→ **DIRECTIONS FOR THIS TASK**
Give all of the listing again word for word, with images excluded.

→ **SOURCE DATA**
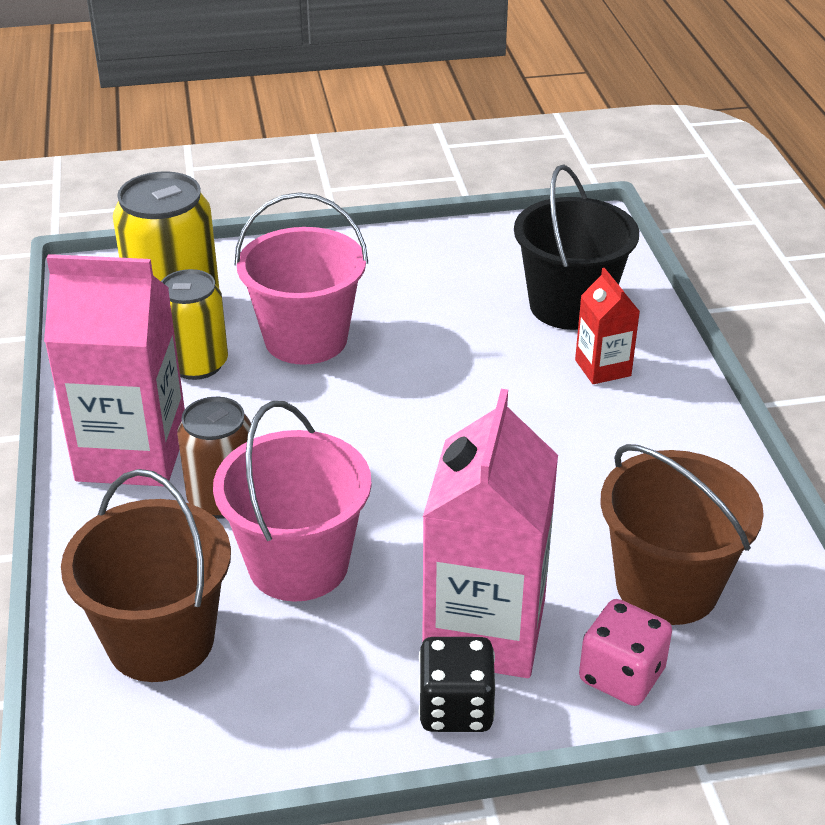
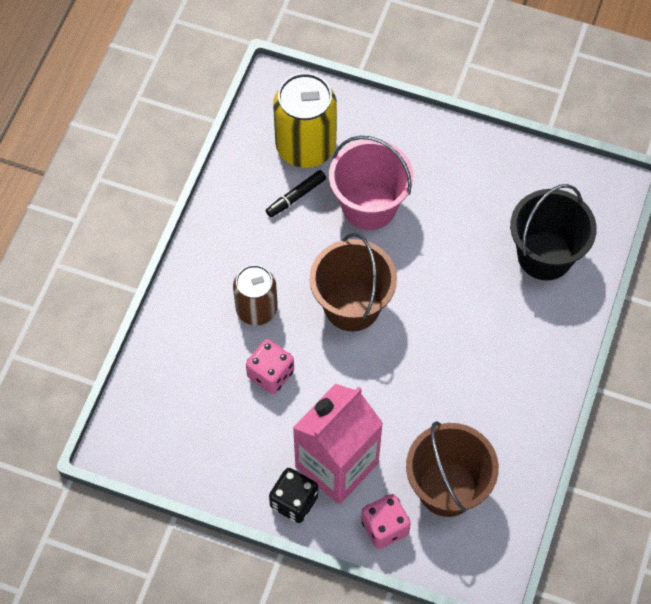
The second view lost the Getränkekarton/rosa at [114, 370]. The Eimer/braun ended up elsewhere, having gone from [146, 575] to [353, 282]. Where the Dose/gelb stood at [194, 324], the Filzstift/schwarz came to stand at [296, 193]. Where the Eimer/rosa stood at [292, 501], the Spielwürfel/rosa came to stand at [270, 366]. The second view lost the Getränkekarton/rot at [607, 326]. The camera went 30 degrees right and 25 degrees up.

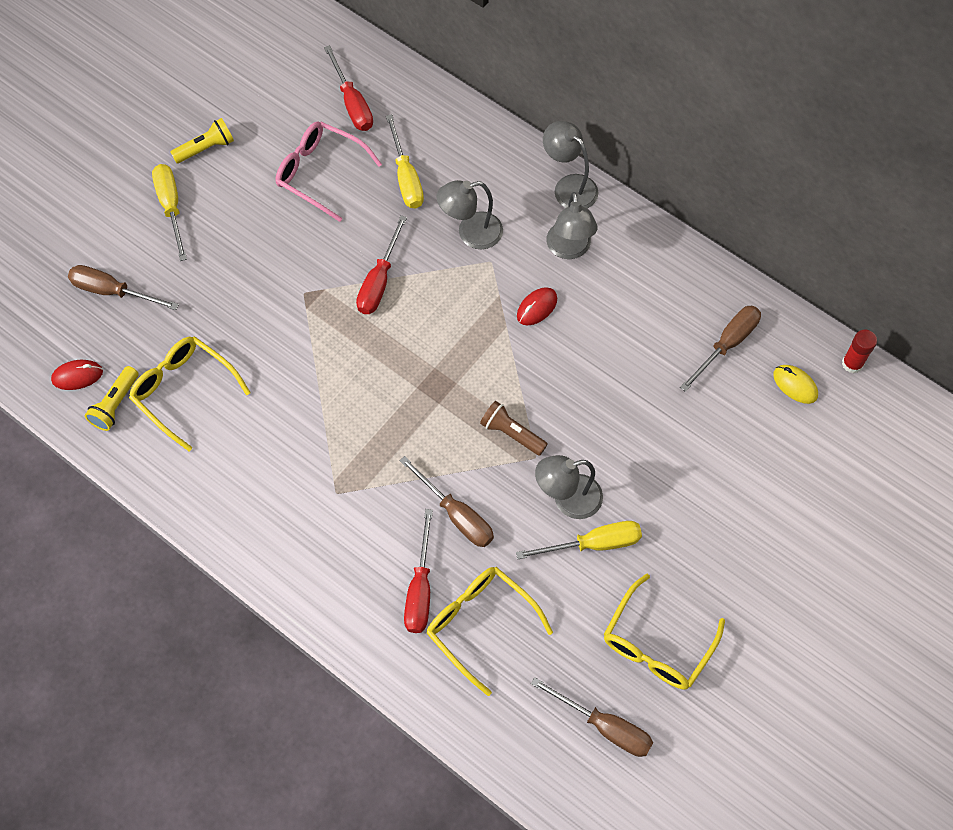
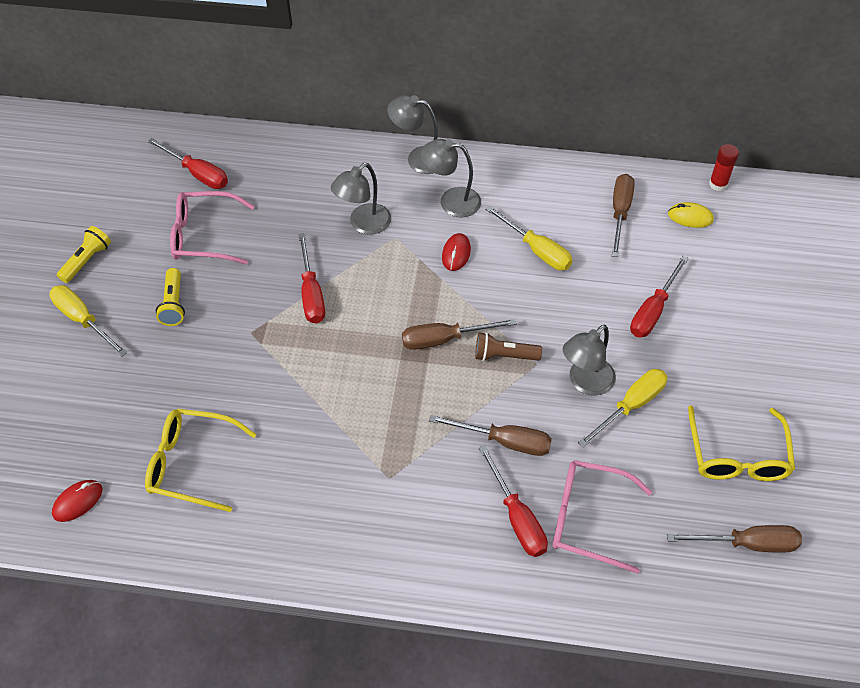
The Schraubenzieher/braun ended up elsewhere, having gone from [123, 287] to [459, 334]. The Taschenlampe/gelb ended up elsewhere, having gone from [111, 398] to [170, 297]. The Schraubenzieher/gelb ended up elsewhere, having gone from [405, 161] to [529, 237]. What was the Brille/gelb at [490, 631] turned into the Brille/rosa at [602, 517]. The Lampe/grau at [572, 225] ended up facing another way, 135 degrees clockwise from before. The second view gained the Schraubenzieher/rot at [659, 296]. The camera went 30 degrees left and 10 degrees down.

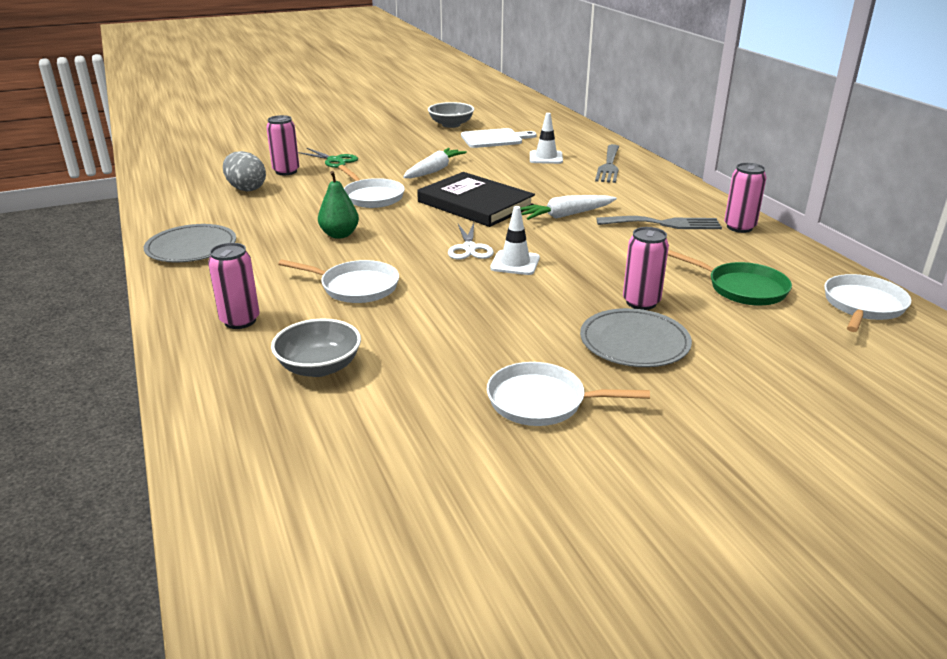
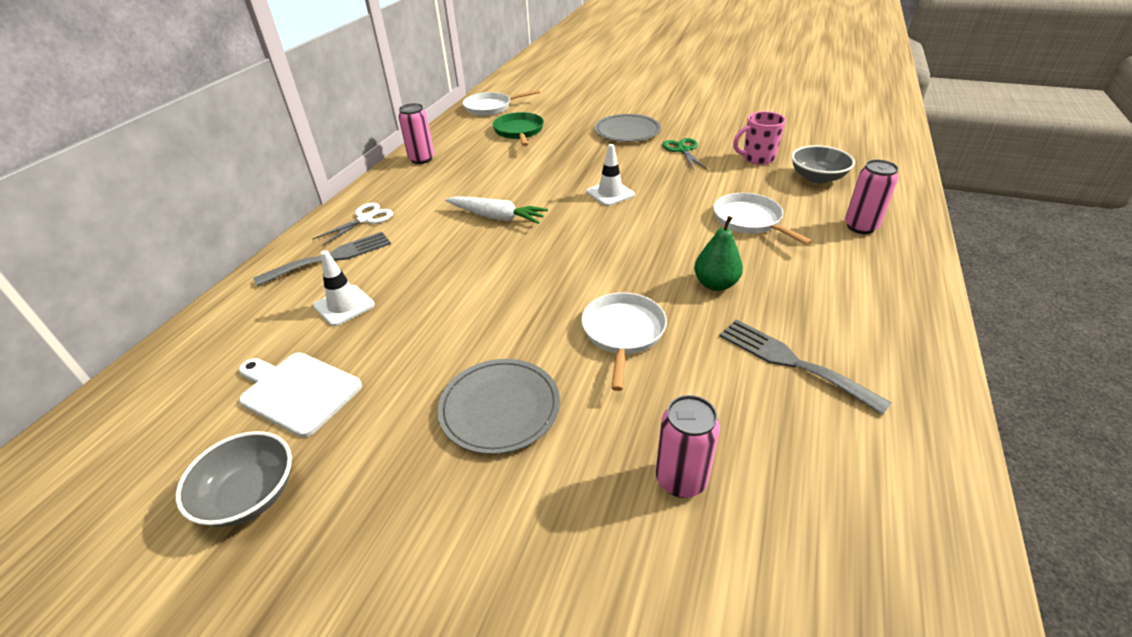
The Teller/grau ended up elsewhere, having gone from [190, 243] to [498, 406]. The second view lost the Ei/grau at [244, 171]. The Schere/grün ended up elsewhere, having gone from [328, 158] to [685, 154]. The second view lost the Karotte/weiß at [435, 163]. The second view lost the Buch/schwarz at [476, 199]. The Schere/weiß ended up elsewhere, having gone from [471, 241] to [352, 224]. The second view lost the Pfanne/weiß at [568, 394]. The Gabel/grau ended up elsewhere, having gone from [659, 222] to [805, 367]. The second view lost the Dose/rosa at [646, 268]. The second view gained the Tasse/rosa at [759, 138]. The camera went 135 degrees left and 10 degrees up.

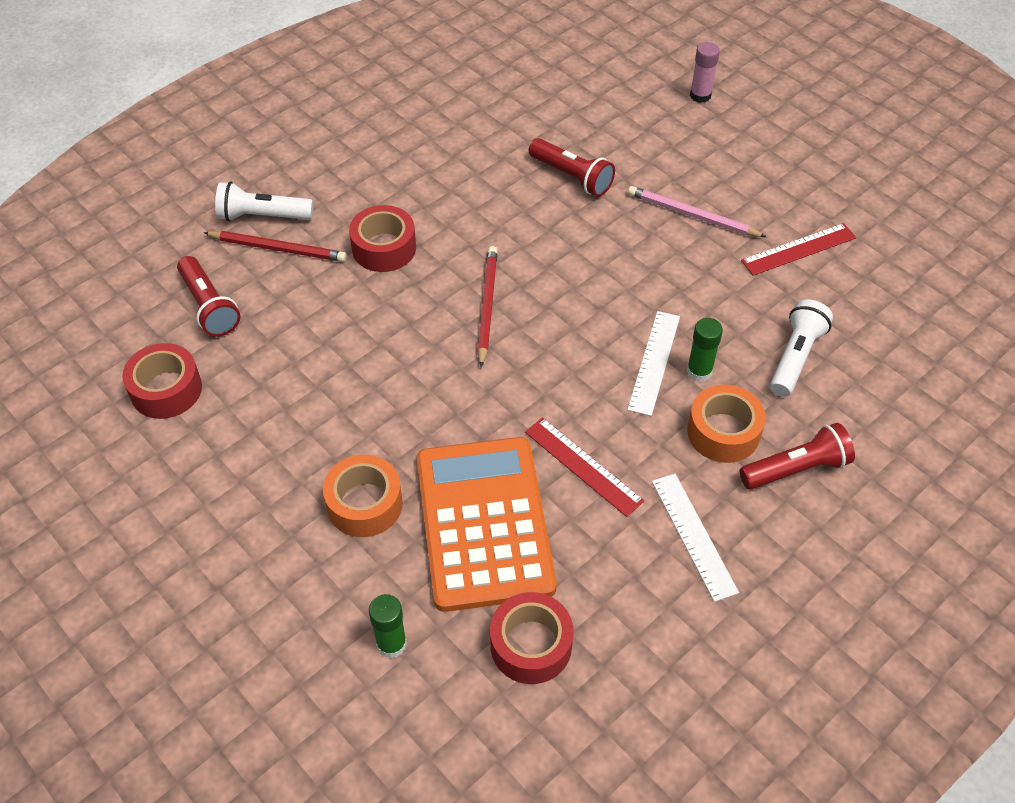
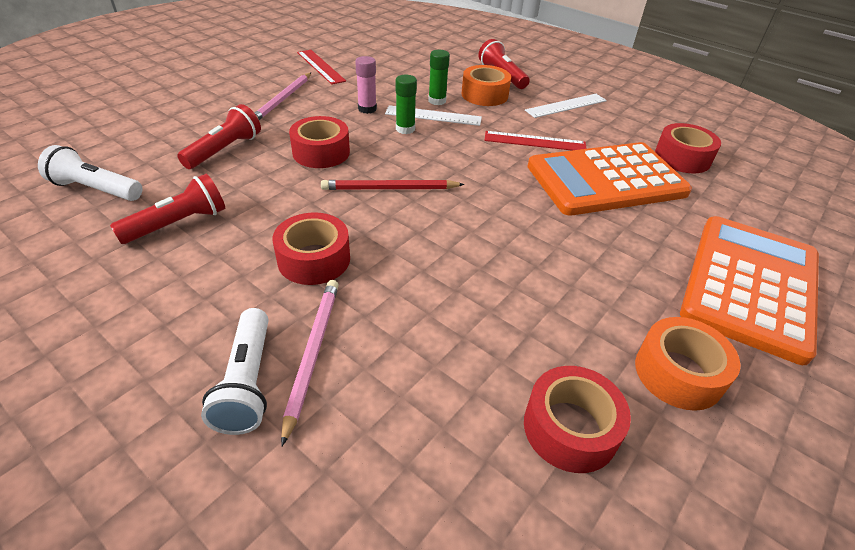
The Taschenlampe/rot ended up elsewhere, having gone from [208, 296] to [167, 209]. What was the Bleistift/rot at [275, 246] turned into the Bleistift/rosa at [310, 363]. The Klebeband/orange ended up elsewhere, having gone from [363, 496] to [688, 364]. The Klebestift/grün ended up elsewhere, having gone from [388, 626] to [406, 104]. The Lineal/rot at [584, 467] ended up facing another way, 60 degrees clockwise from before. The Klebestift/rosa ended up elsewhere, having gone from [705, 72] to [366, 85]. The Taschenlampe/weiß ended up elsewhere, having gone from [801, 348] to [90, 173]. The second view gained the Klebeband/rot at [319, 142]. The second view gained the Taschenrechner/orange at [749, 290]. The camera went 100 degrees left and 10 degrees down.

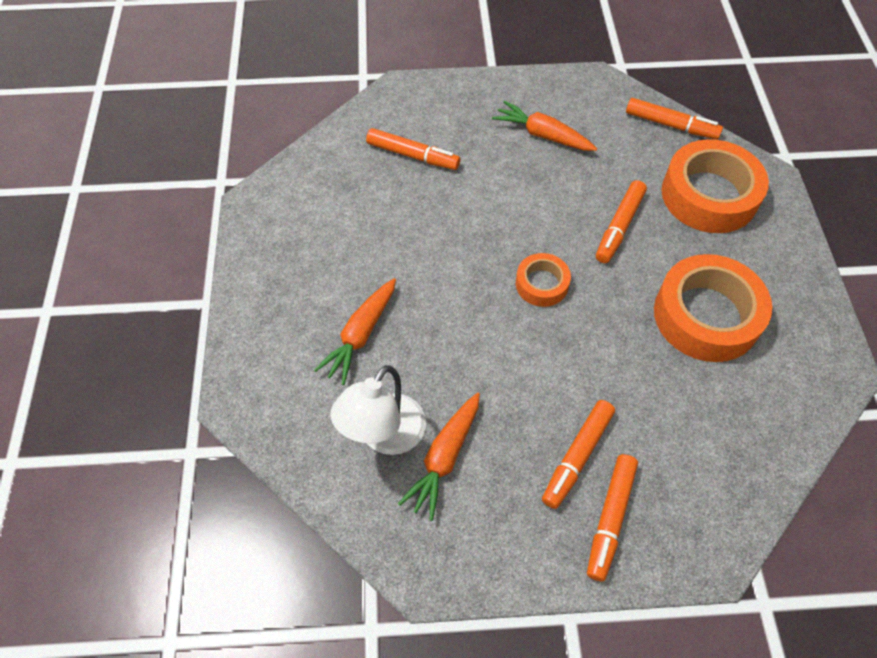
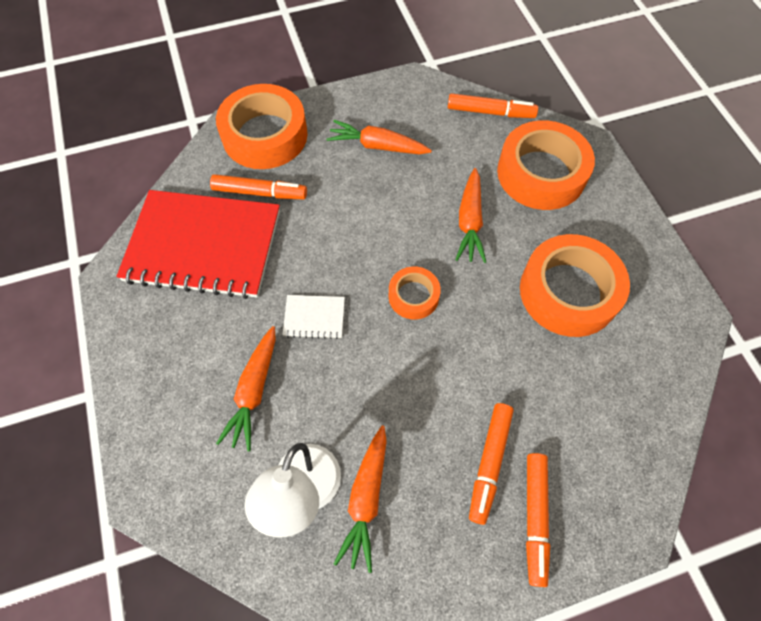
Where the Filzstift/orange stood at [621, 221], the Karotte/orange came to stand at [470, 215]. The second view gained the Notizbuch/rot at [198, 244]. The second view gained the Klebeband/orange at [262, 126]. The second view gained the Notizbuch/weiß at [313, 317]. The camera went 15 degrees left and 5 degrees up.

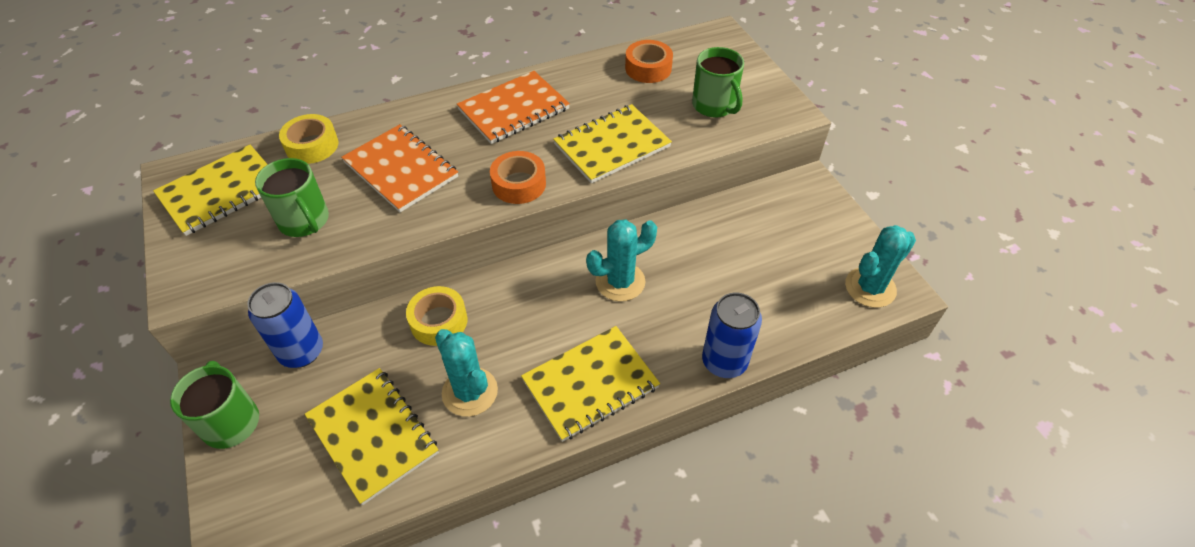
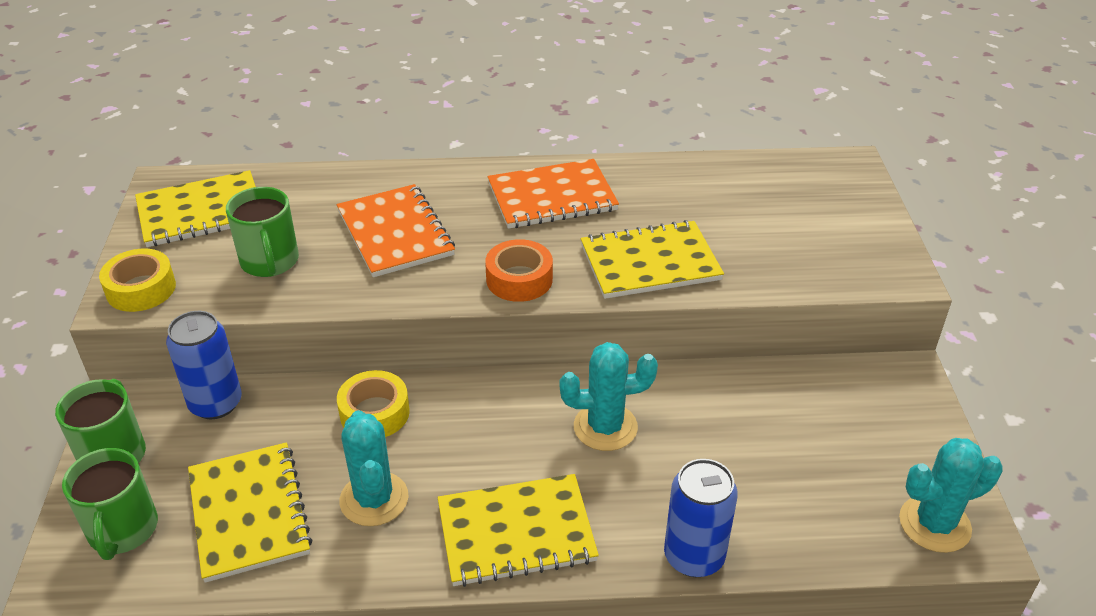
The Klebeband/gelb ended up elsewhere, having gone from [308, 139] to [137, 280]. The second view lost the Klebeband/orange at [649, 61]. The Tasse/grün ended up elsewhere, having gone from [718, 82] to [110, 504]. The camera went 20 degrees right and 10 degrees down.

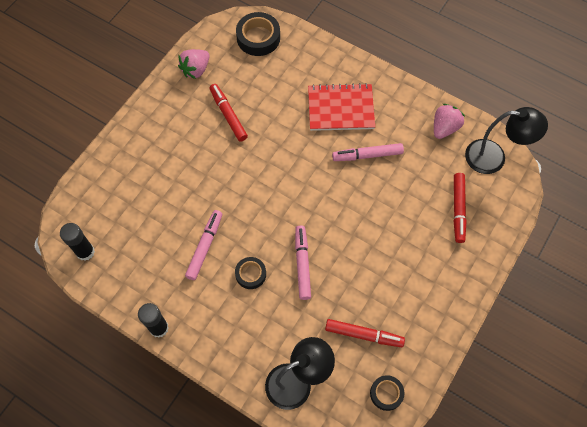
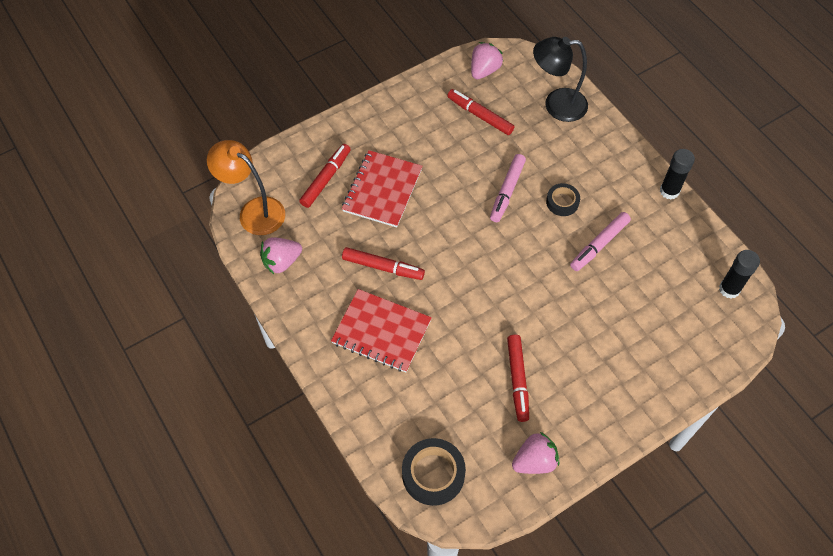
What was the Filzstift/rosa at [368, 152] turned into the Filzstift/rot at [383, 263]. Where the Klebeband/schwarz stood at [387, 393], the Erdbeere/rosa came to stand at [487, 60]. What was the Lampe/schwarz at [506, 140] turned into the Lampe/orange at [246, 187]. The second view gained the Notizbuch/rot at [382, 188]. The camera went 155 degrees left and 5 degrees down.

→ **ANSWER AREA**
The second view lost the Getränkekarton/rosa at [114, 370]. The Eimer/braun ended up elsewhere, having gone from [146, 575] to [353, 282]. Where the Dose/gelb stood at [194, 324], the Filzstift/schwarz came to stand at [296, 193]. Where the Eimer/rosa stood at [292, 501], the Spielwürfel/rosa came to stand at [270, 366]. The second view lost the Getränkekarton/rot at [607, 326]. The camera went 30 degrees right and 25 degrees up.

The Schraubenzieher/braun ended up elsewhere, having gone from [123, 287] to [459, 334]. The Taschenlampe/gelb ended up elsewhere, having gone from [111, 398] to [170, 297]. The Schraubenzieher/gelb ended up elsewhere, having gone from [405, 161] to [529, 237]. What was the Brille/gelb at [490, 631] turned into the Brille/rosa at [602, 517]. The Lampe/grau at [572, 225] ended up facing another way, 135 degrees clockwise from before. The second view gained the Schraubenzieher/rot at [659, 296]. The camera went 30 degrees left and 10 degrees down.

The Teller/grau ended up elsewhere, having gone from [190, 243] to [498, 406]. The second view lost the Ei/grau at [244, 171]. The Schere/grün ended up elsewhere, having gone from [328, 158] to [685, 154]. The second view lost the Karotte/weiß at [435, 163]. The second view lost the Buch/schwarz at [476, 199]. The Schere/weiß ended up elsewhere, having gone from [471, 241] to [352, 224]. The second view lost the Pfanne/weiß at [568, 394]. The Gabel/grau ended up elsewhere, having gone from [659, 222] to [805, 367]. The second view lost the Dose/rosa at [646, 268]. The second view gained the Tasse/rosa at [759, 138]. The camera went 135 degrees left and 10 degrees up.

The Taschenlampe/rot ended up elsewhere, having gone from [208, 296] to [167, 209]. What was the Bleistift/rot at [275, 246] turned into the Bleistift/rosa at [310, 363]. The Klebeband/orange ended up elsewhere, having gone from [363, 496] to [688, 364]. The Klebestift/grün ended up elsewhere, having gone from [388, 626] to [406, 104]. The Lineal/rot at [584, 467] ended up facing another way, 60 degrees clockwise from before. The Klebestift/rosa ended up elsewhere, having gone from [705, 72] to [366, 85]. The Taschenlampe/weiß ended up elsewhere, having gone from [801, 348] to [90, 173]. The second view gained the Klebeband/rot at [319, 142]. The second view gained the Taschenrechner/orange at [749, 290]. The camera went 100 degrees left and 10 degrees down.

Where the Filzstift/orange stood at [621, 221], the Karotte/orange came to stand at [470, 215]. The second view gained the Notizbuch/rot at [198, 244]. The second view gained the Klebeband/orange at [262, 126]. The second view gained the Notizbuch/weiß at [313, 317]. The camera went 15 degrees left and 5 degrees up.

The Klebeband/gelb ended up elsewhere, having gone from [308, 139] to [137, 280]. The second view lost the Klebeband/orange at [649, 61]. The Tasse/grün ended up elsewhere, having gone from [718, 82] to [110, 504]. The camera went 20 degrees right and 10 degrees down.

What was the Filzstift/rosa at [368, 152] turned into the Filzstift/rot at [383, 263]. Where the Klebeband/schwarz stood at [387, 393], the Erdbeere/rosa came to stand at [487, 60]. What was the Lampe/schwarz at [506, 140] turned into the Lampe/orange at [246, 187]. The second view gained the Notizbuch/rot at [382, 188]. The camera went 155 degrees left and 5 degrees down.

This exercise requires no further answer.